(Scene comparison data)
- - - - - - -

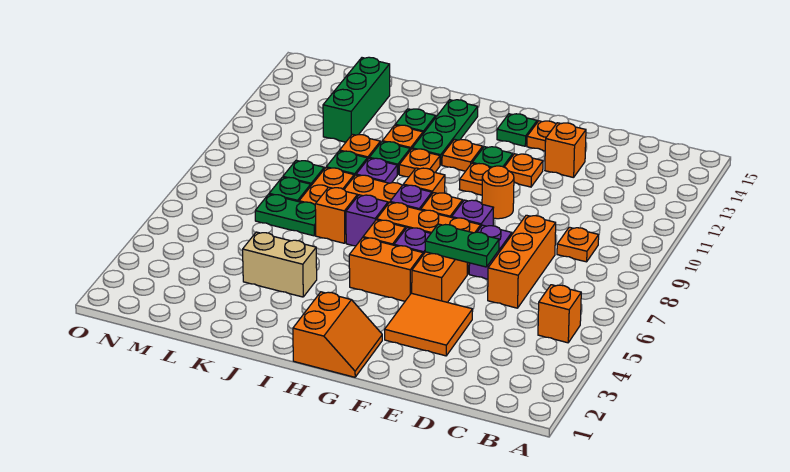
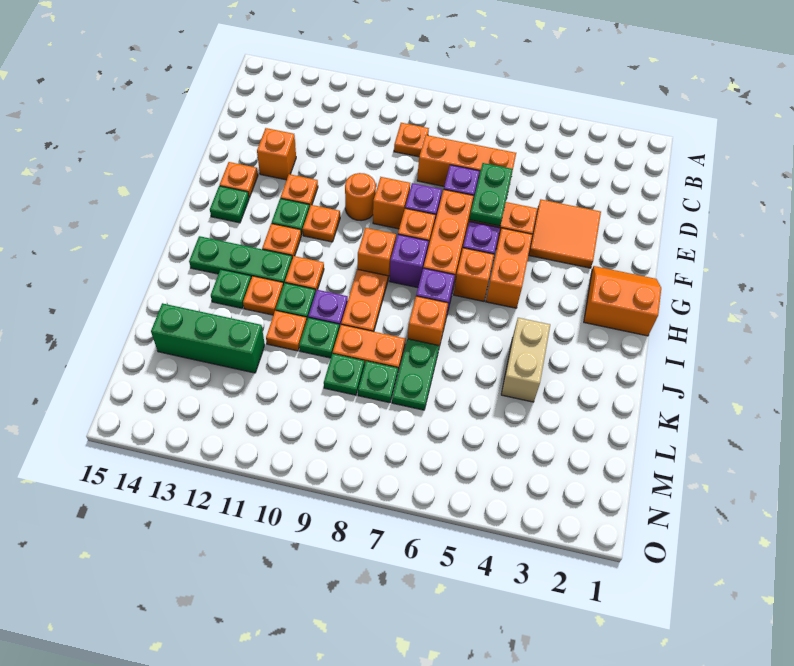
orange brick B5 level 1 -> orange brick F9 level 1

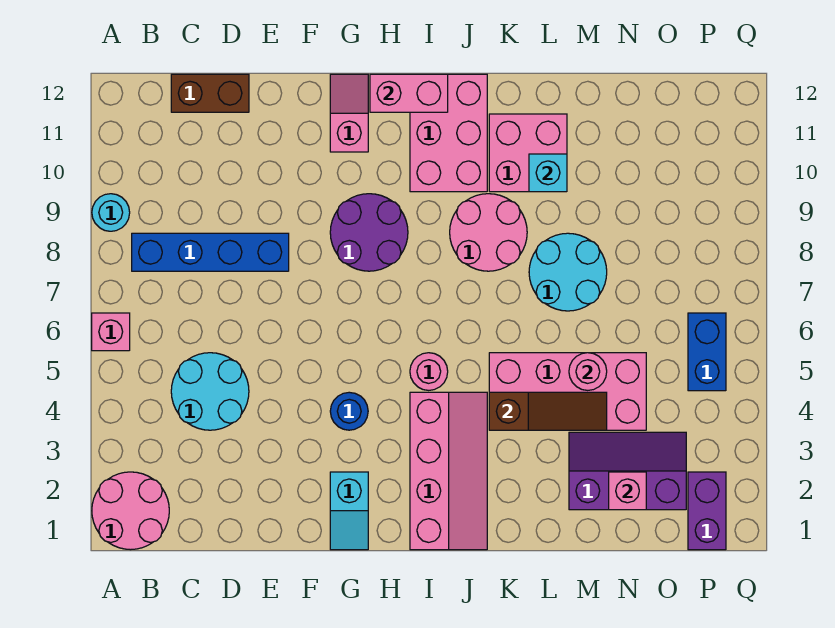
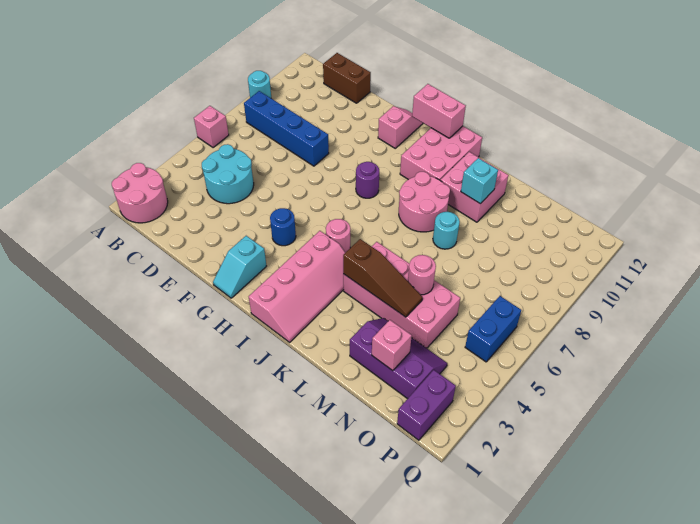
purple round brick G8:H9 level 1 -> purple round brick H8 level 1
cyan round brick L7:M8 level 1 -> cyan round brick L8 level 1

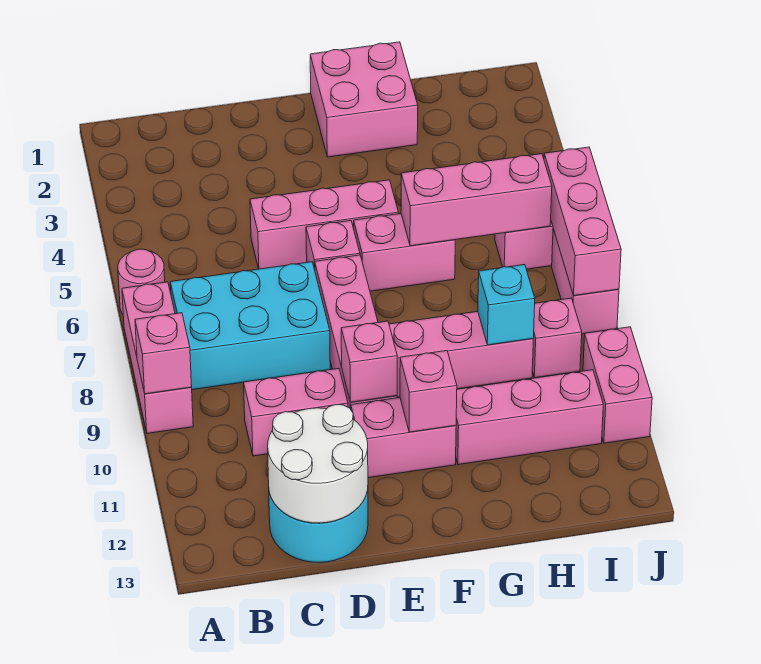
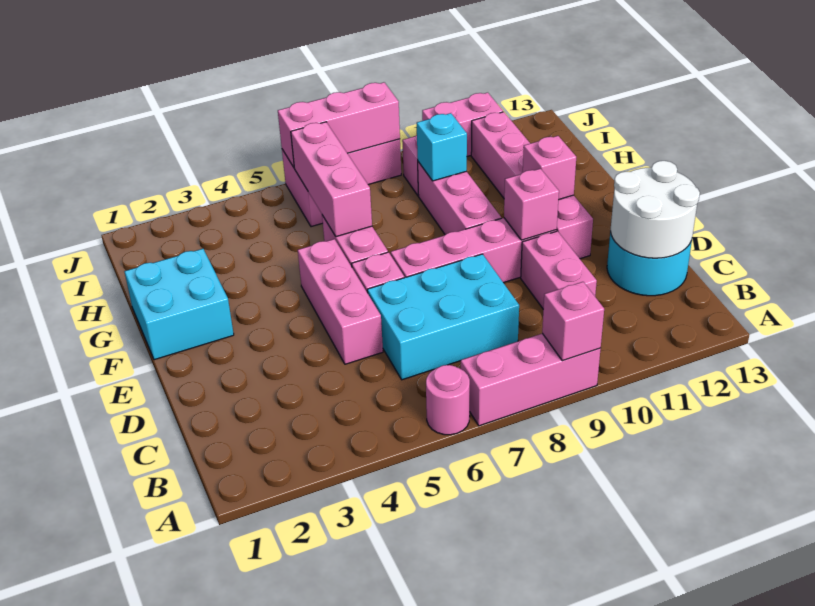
cyan brick B7:D8 level 1 -> cyan brick C6:D8 level 1
pink brick F1:G2 level 1 -> cyan brick F1:G2 level 1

- - - - - - -

The required output is every line of the entries, starting at the one that contains "cyan brick B7:D8" and ending at the last, copied exactly.

cyan brick B7:D8 level 1 -> cyan brick C6:D8 level 1
pink brick F1:G2 level 1 -> cyan brick F1:G2 level 1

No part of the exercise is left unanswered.